▶ Records for the exercise:
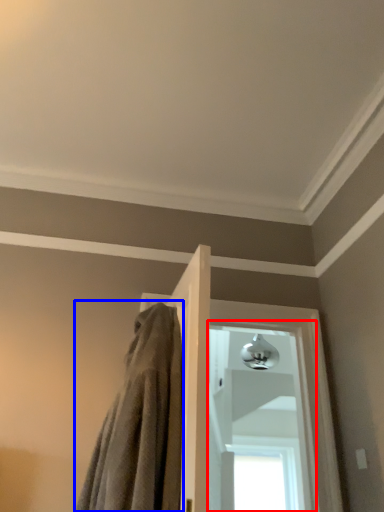
Question: Which of the following is the farthest to the observer, window (highlighted by a red box) or bath towel (highlighted by a blue box)?

Choices:
 (A) window
 (B) bath towel

Answer: (A)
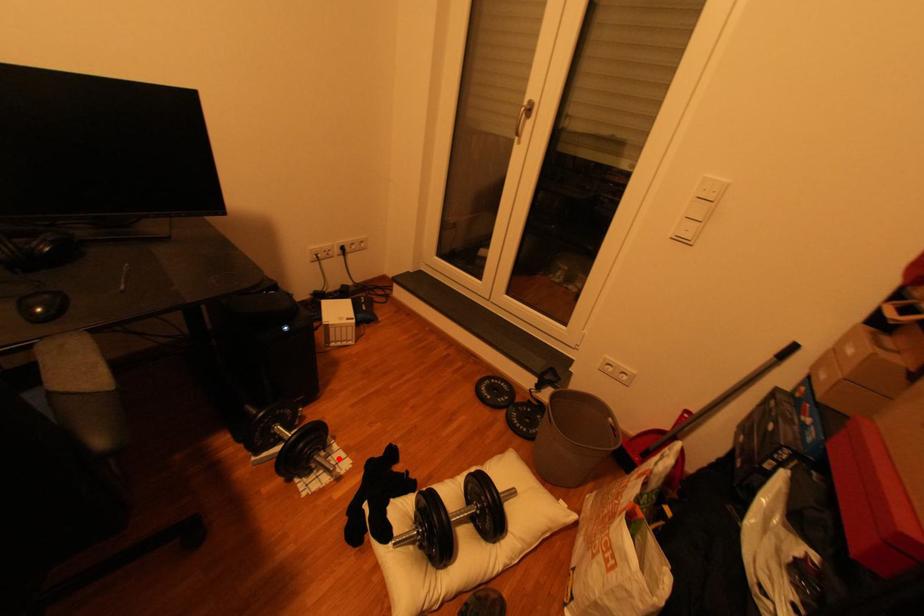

▶ Problem to work on:
Arrange the listing above as a numbered list with one line per item. Leave out the blank lines and the pictures.

▶ Solution for this task:
1. Question: Which of the following is the farthest to the observer, window (highlighted by a red box) or bath towel (highlighted by a blue box)?
2. Choices:
3.  (A) window
4.  (B) bath towel
5. Answer: (A)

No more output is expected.